◆ Exercise brief
Set out exactly, and with nothing added, the line containing "yellow flashlight [547,498,632,537]" and every line after it through the final line of the data.

◆ Entries shown
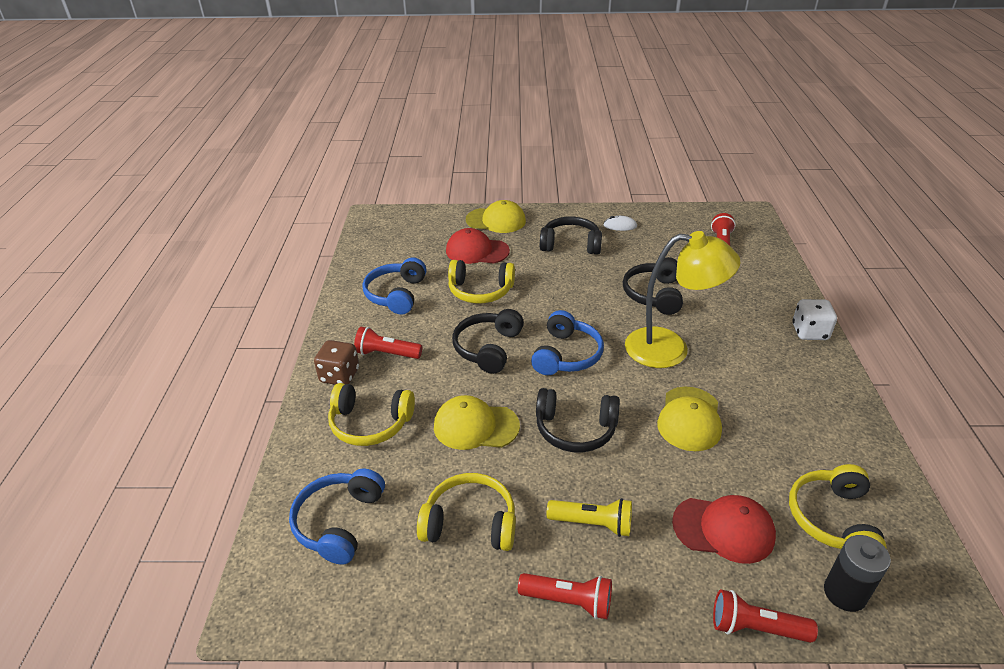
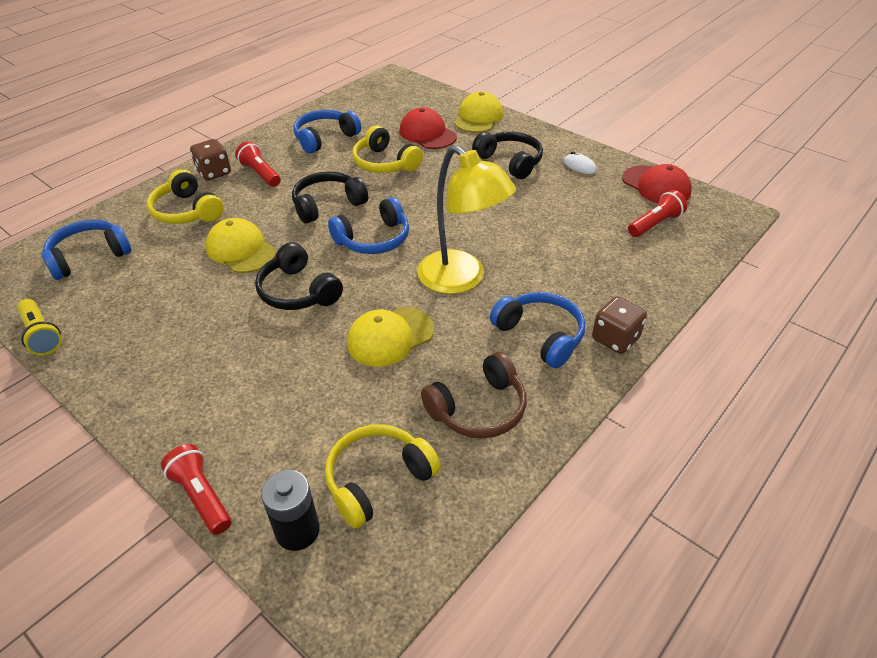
camera: 40 degrees right, 5 degrees up
yellow headphones [417,473,516,551] -> none
yellow cap [466,200,526,233] -> yellow cap turned 120 degrees counterclockwise [454,91,503,133]
red flashlight [518,573,612,619] -> none
yellow flashlight [547,498,632,537] -> yellow flashlight moved to [17,299,62,356]
black headphones [623,257,683,315] -> none
red cap [672,495,776,564] -> red cap moved to [622,164,692,204]
white dice [792,299,837,340] -> brown dice [592,296,647,354]
none -> brown headphones [421,352,526,439]
none -> blue headphones [490,292,585,368]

◆ Written response
yellow flashlight [547,498,632,537] -> yellow flashlight moved to [17,299,62,356]
black headphones [623,257,683,315] -> none
red cap [672,495,776,564] -> red cap moved to [622,164,692,204]
white dice [792,299,837,340] -> brown dice [592,296,647,354]
none -> brown headphones [421,352,526,439]
none -> blue headphones [490,292,585,368]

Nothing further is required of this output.